----- Records to process

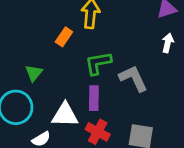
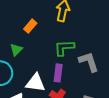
orange rectangle: (64, 37) -> (30, 26), moved

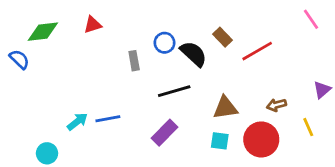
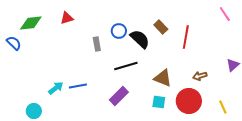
red line: (257, 51) -> (186, 37), turned -50
brown triangle: (225, 108) -> (163, 78), turned 30
yellow line: (308, 127) -> (223, 107), moved

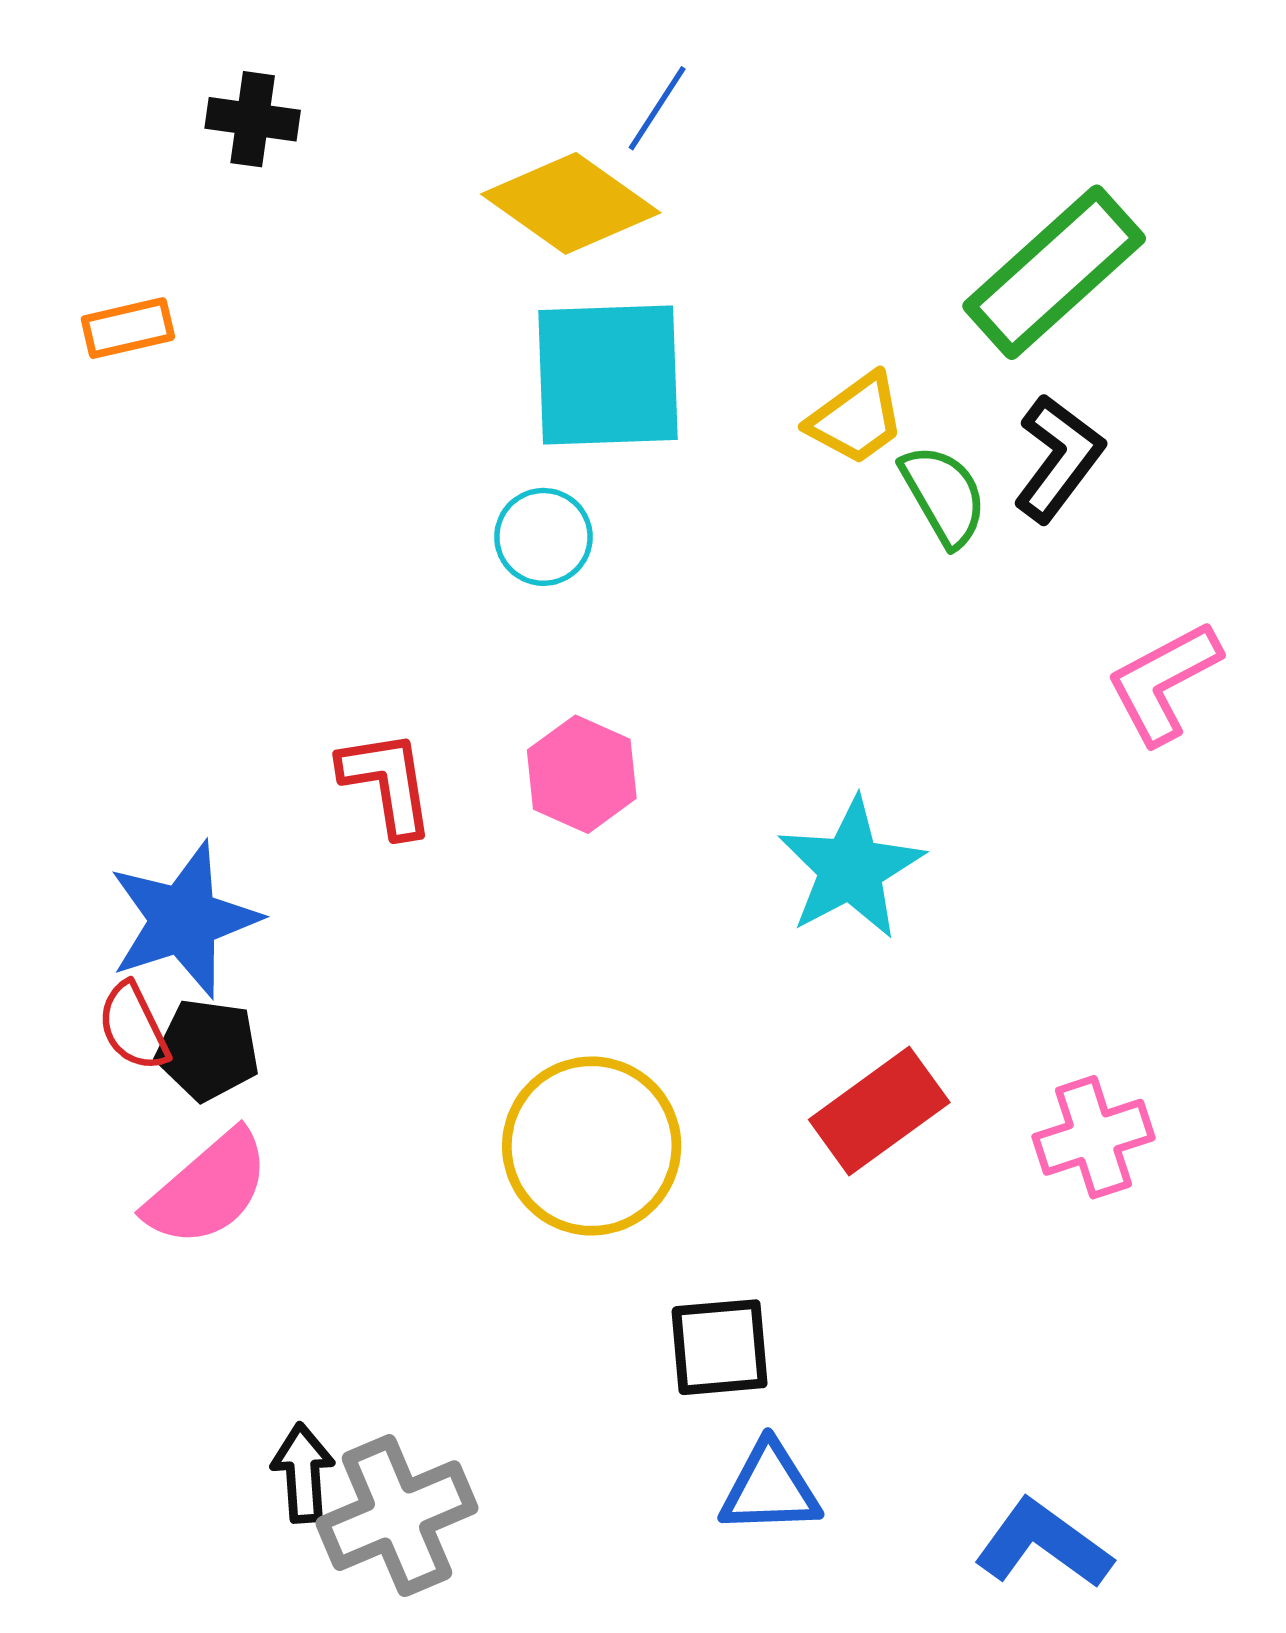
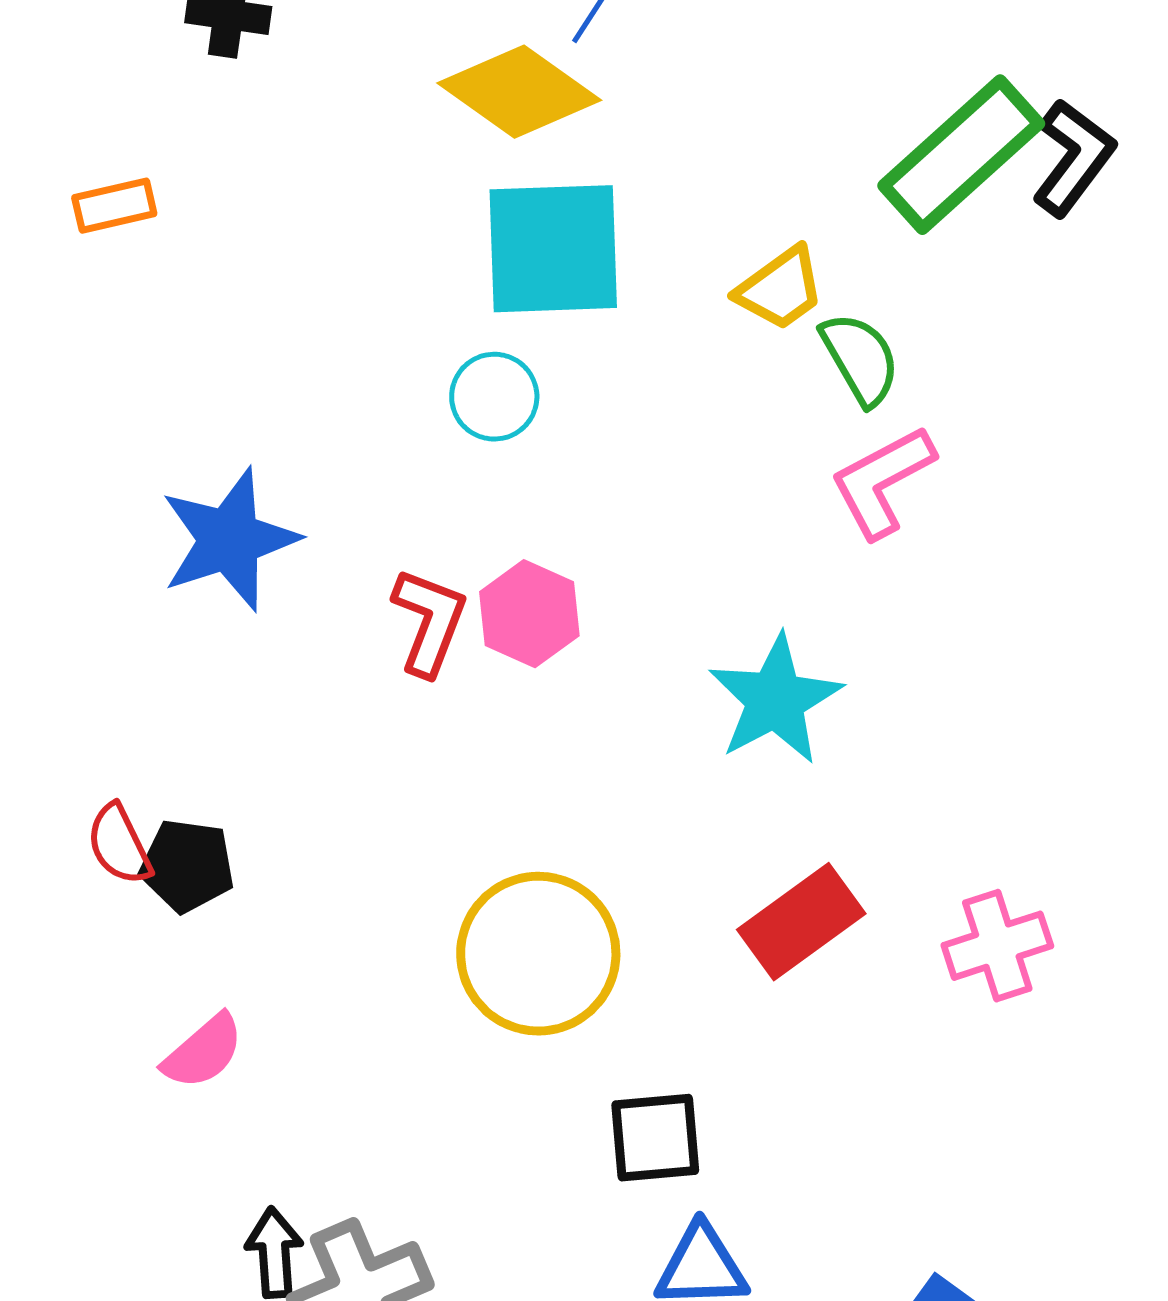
black L-shape: (1059, 458) -> (1073, 158), moved
pink L-shape: (1163, 682) -> (882, 482), moved
red L-shape: (387, 783) -> (429, 622), moved, turned 30
blue star: (184, 920) -> (229, 540), moved
pink semicircle: (208, 1189) -> (203, 1052), moved, size x0.7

----------

→ **Aim of the exercise**: Collect each line of the entries that has the word "shape", copying it in full.

→ **Answer for this exercise**:
black L-shape: (1059, 458) -> (1073, 158), moved
pink L-shape: (1163, 682) -> (882, 482), moved
red L-shape: (387, 783) -> (429, 622), moved, turned 30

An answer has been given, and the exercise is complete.